### [Required work]
Restate the listing below word for word, and leave its pictures behind.

### [Information provided]
# # # # #

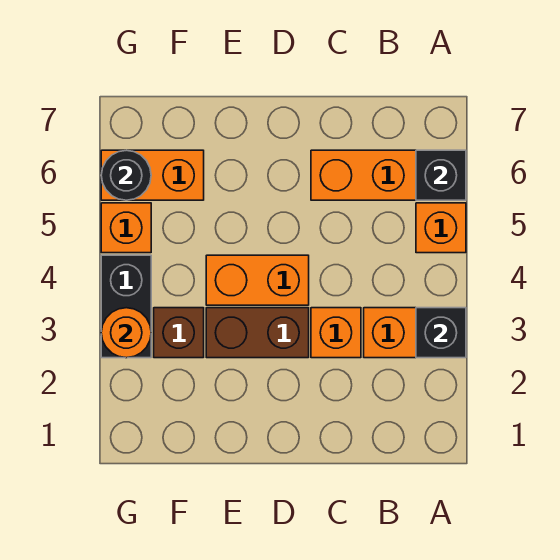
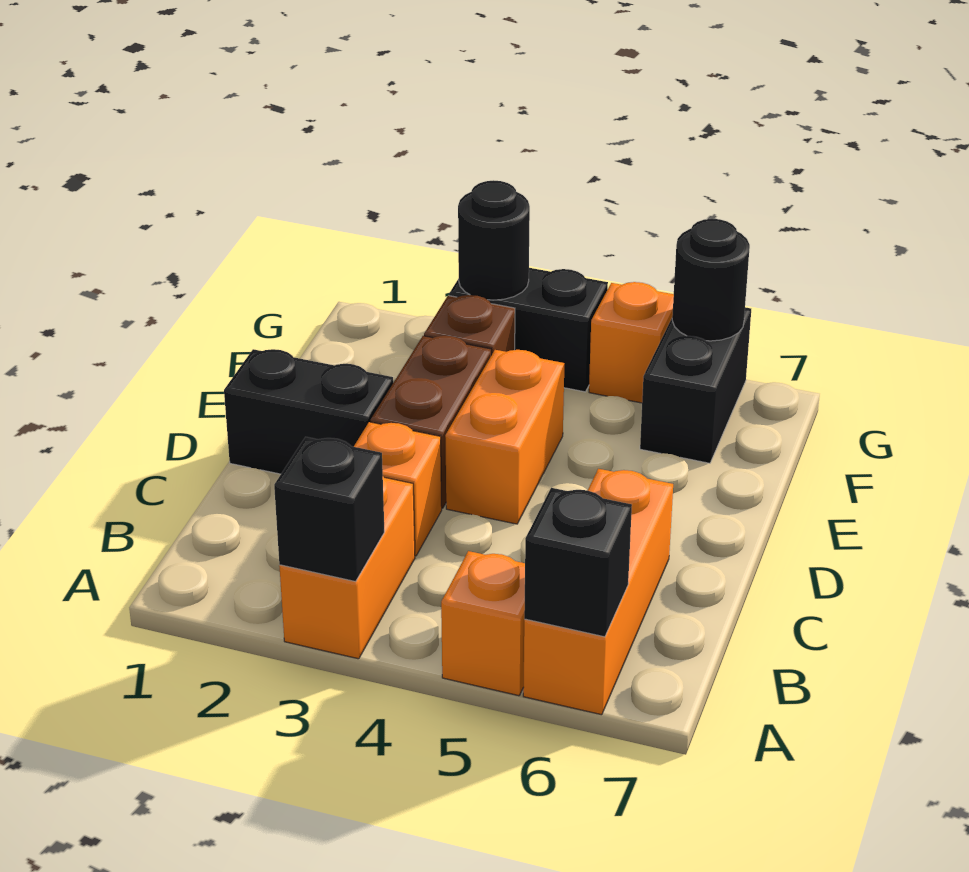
none -> black brick D1:D2 level 1
orange brick F6:G6 level 1 -> black brick F6:G6 level 1
orange round brick G3 level 2 -> black round brick G3 level 2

# # # # #

### [Answer to this exercise]
none -> black brick D1:D2 level 1
orange brick F6:G6 level 1 -> black brick F6:G6 level 1
orange round brick G3 level 2 -> black round brick G3 level 2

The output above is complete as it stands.